> [INPUT DATA]:
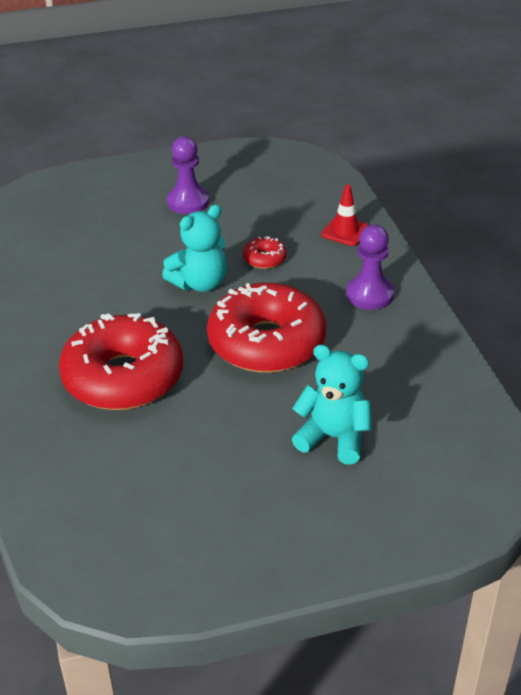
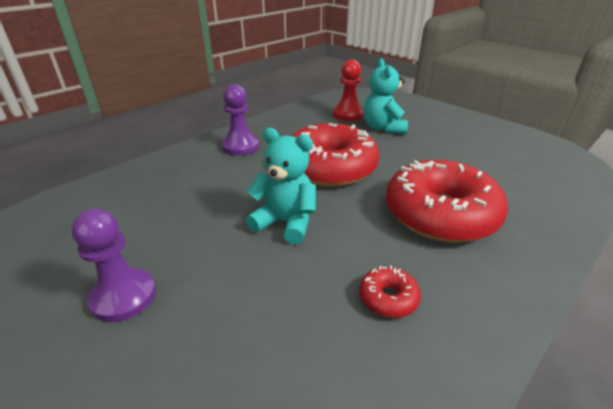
camera: 120 degrees left, 5 degrees down
red donut [243,236,287,269] -> red donut moved to [360,266,421,318]
red traffic cone [321,185,368,246] -> none
none -> red pawn [333,60,364,121]

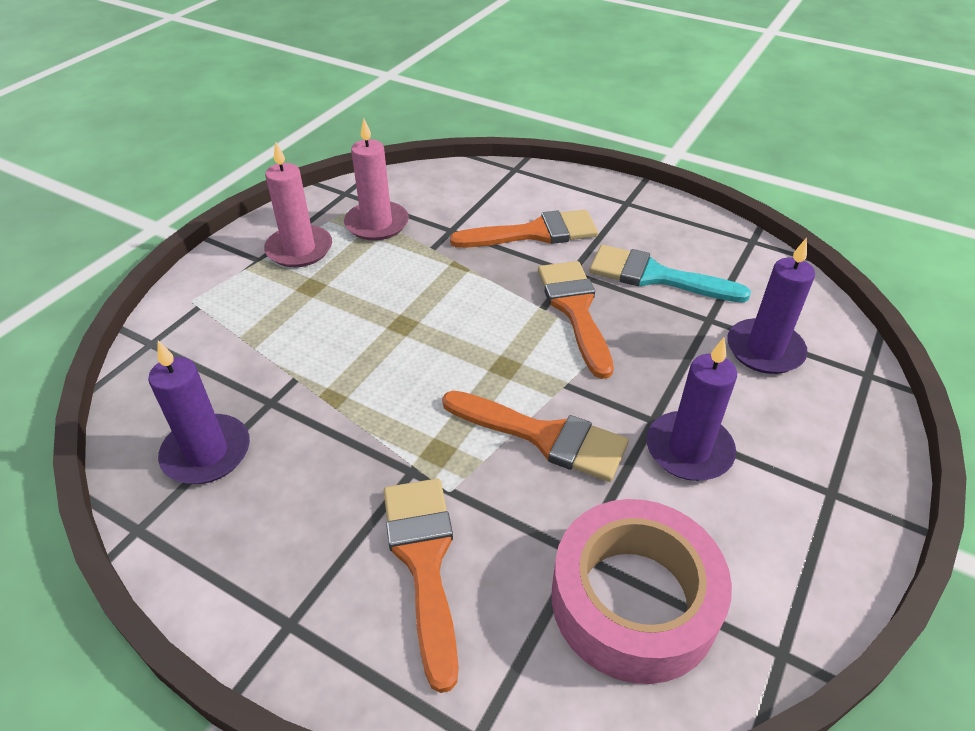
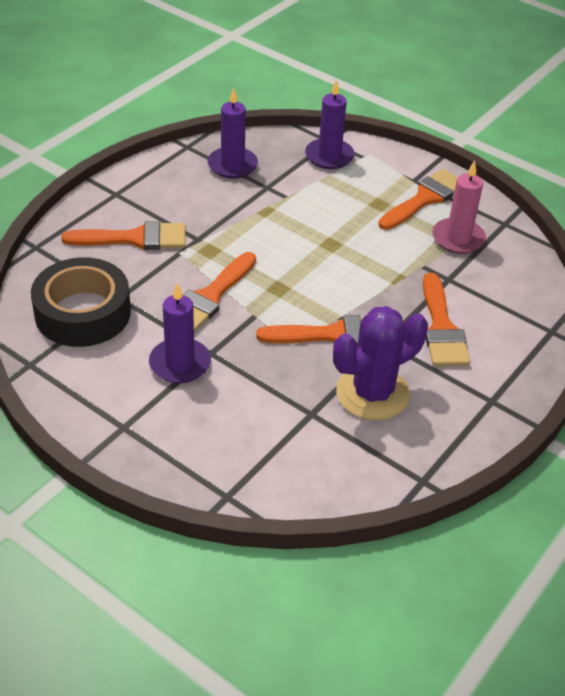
camera: 95 degrees right, 0 degrees up
pink candle [264,142,332,267] -> orange brush [378,169,458,230]
pink tape [552,499,732,684] -> black tape [31,257,131,347]
turquoise brush [589,245,751,303] -> purple cactus [333,306,428,421]
purple candle [727,238,815,374] -> purple candle moved to [305,79,355,169]

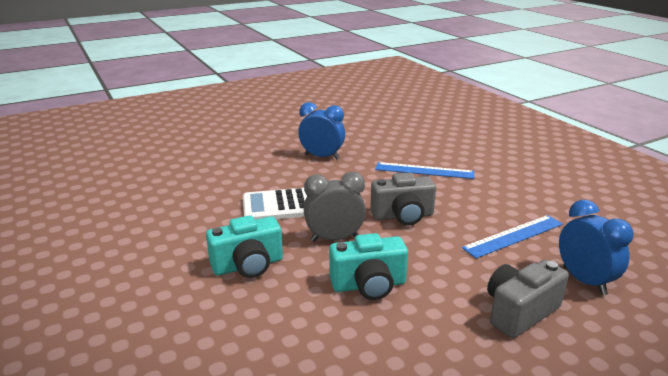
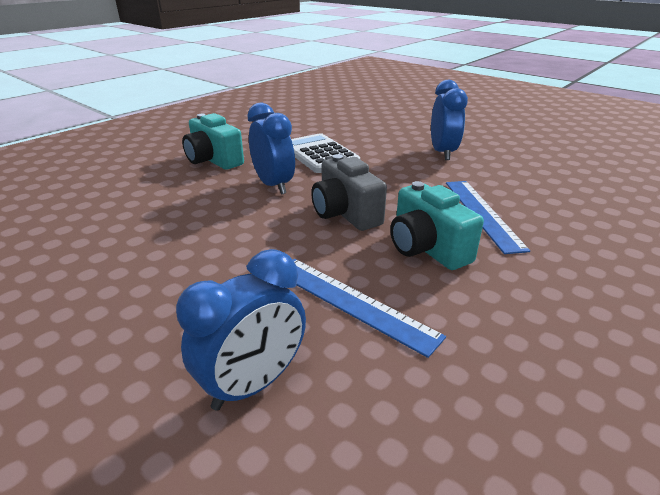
camera: 70 degrees right, 5 degrees up
grey clock [304,172,366,242] -> blue clock [247,103,295,195]
turquoise camera [329,233,408,300] -> turquoise camera moved to [390,181,484,270]
grey camera [487,260,569,338] -> none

> [WORK ORDER]:
All lines that contain the word "turquoise" should be copied from the listing.

> [TASK SOLUTION]:
turquoise brush [589,245,751,303] -> purple cactus [333,306,428,421]
turquoise camera [329,233,408,300] -> turquoise camera moved to [390,181,484,270]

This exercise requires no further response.